Produce a faithful copy of every record below, without the pictures.

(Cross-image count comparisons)
--- START ---

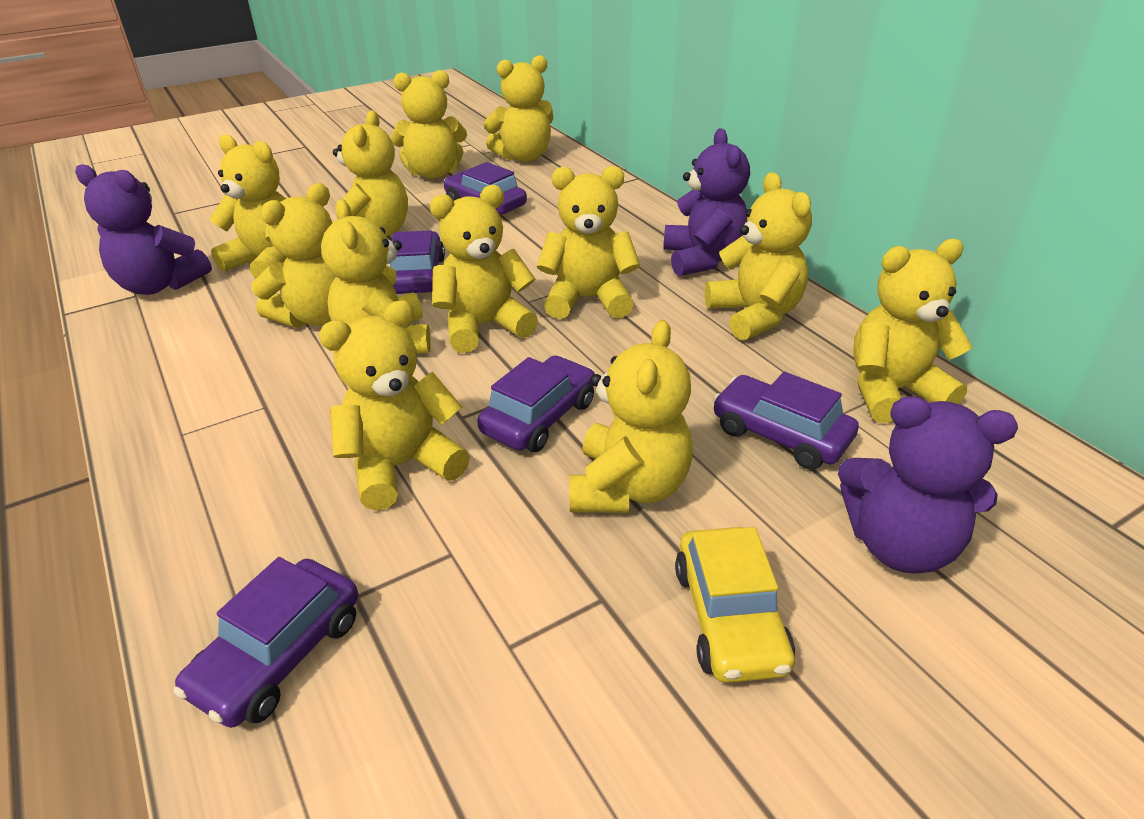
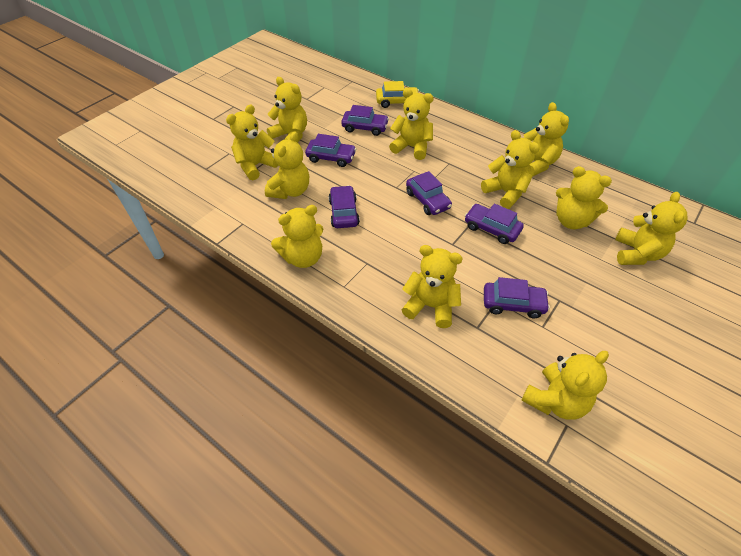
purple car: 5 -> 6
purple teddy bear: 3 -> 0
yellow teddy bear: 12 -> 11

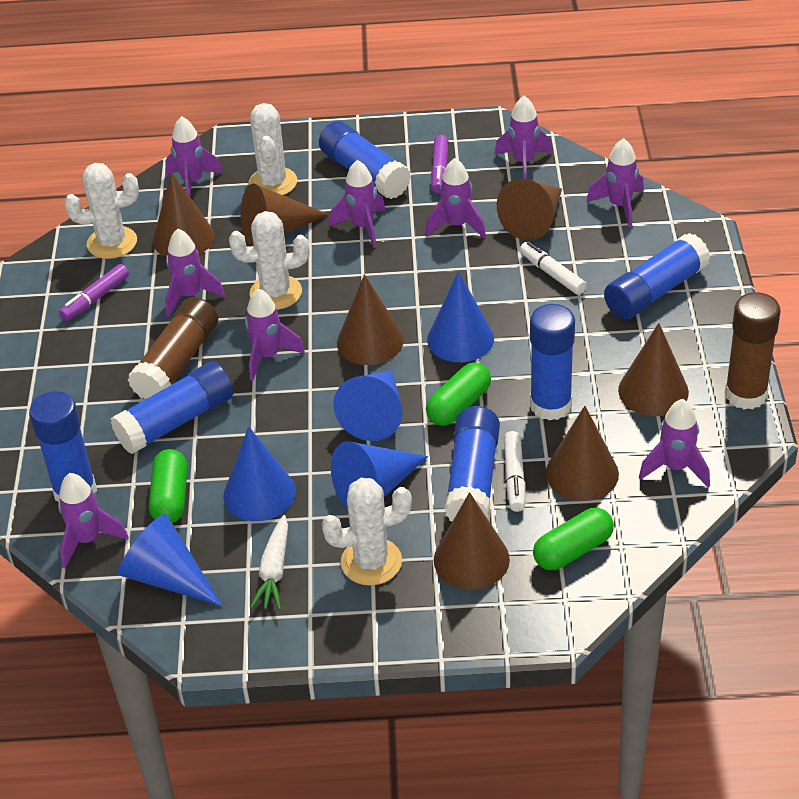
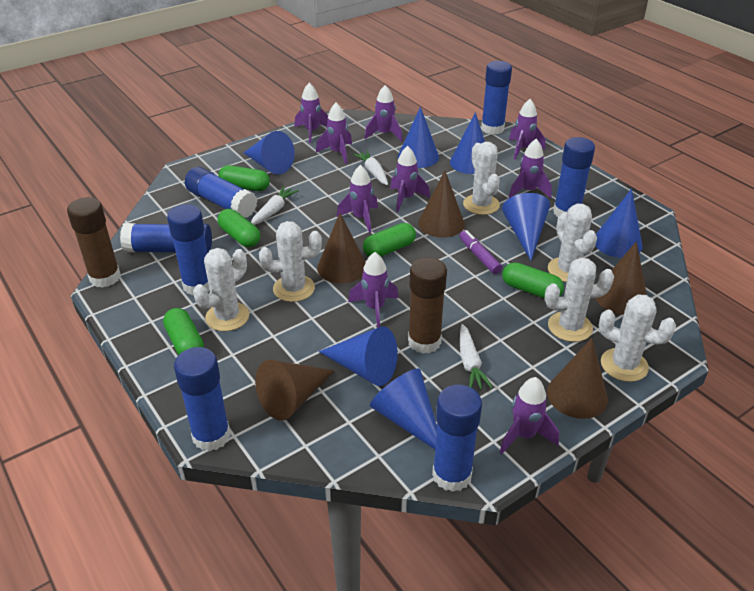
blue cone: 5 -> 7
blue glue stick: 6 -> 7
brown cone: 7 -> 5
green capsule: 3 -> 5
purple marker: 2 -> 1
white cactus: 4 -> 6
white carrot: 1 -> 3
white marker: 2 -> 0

--- END ---

Task response:
purple car: 5 -> 6
purple teddy bear: 3 -> 0
yellow teddy bear: 12 -> 11

blue cone: 5 -> 7
blue glue stick: 6 -> 7
brown cone: 7 -> 5
green capsule: 3 -> 5
purple marker: 2 -> 1
white cactus: 4 -> 6
white carrot: 1 -> 3
white marker: 2 -> 0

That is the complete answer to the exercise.